→ Directions: Among the entries, how many lines carry the string "purple"? Give the number and nothing else.

→ Data:
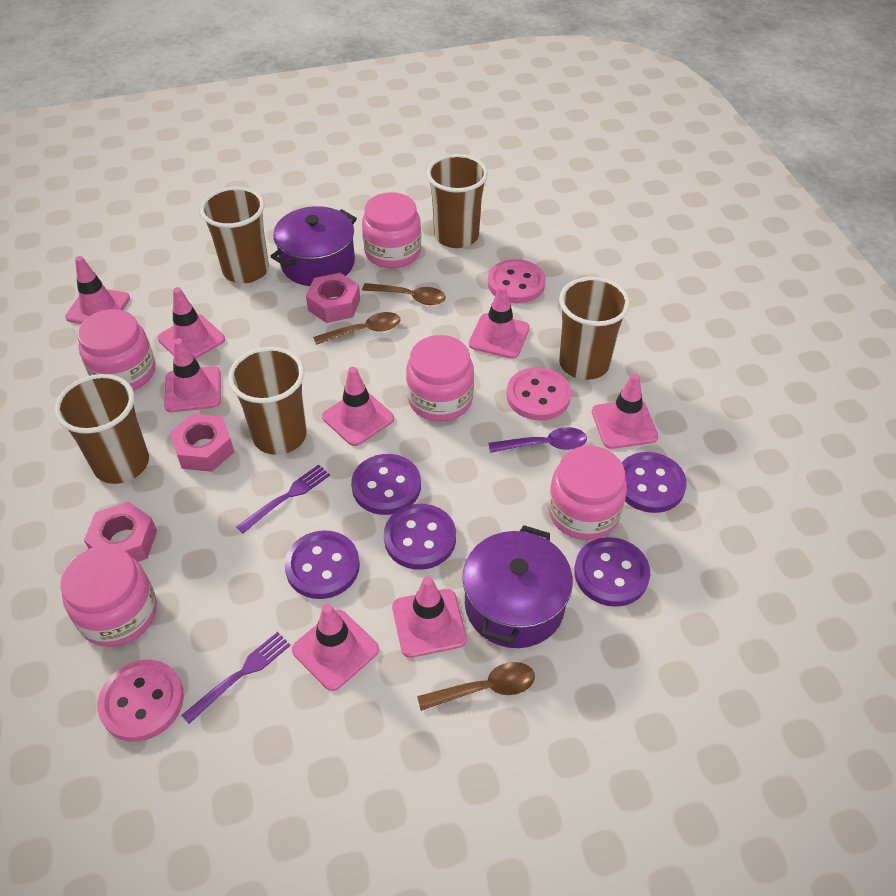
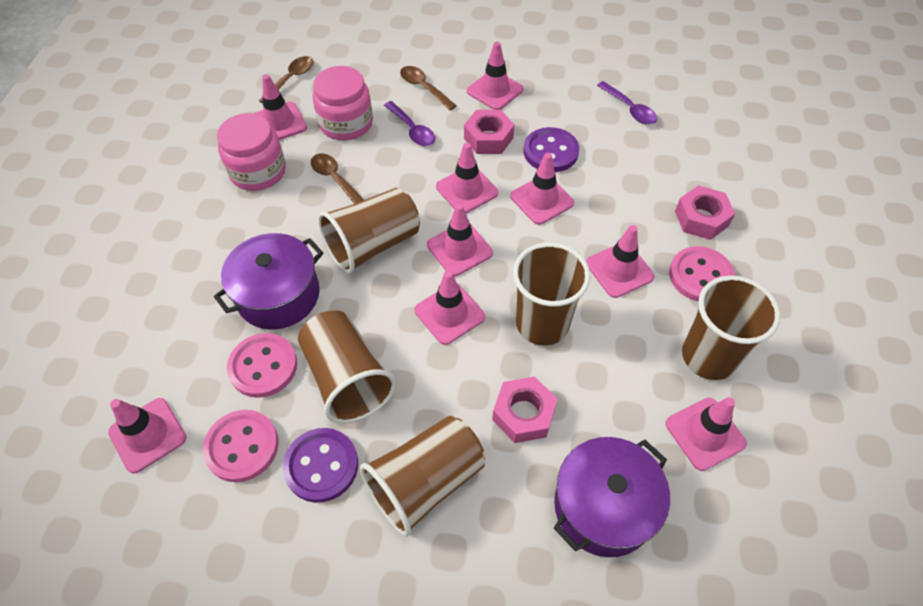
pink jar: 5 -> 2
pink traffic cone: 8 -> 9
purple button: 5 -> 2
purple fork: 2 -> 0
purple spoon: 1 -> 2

→ Result of the exercise: 3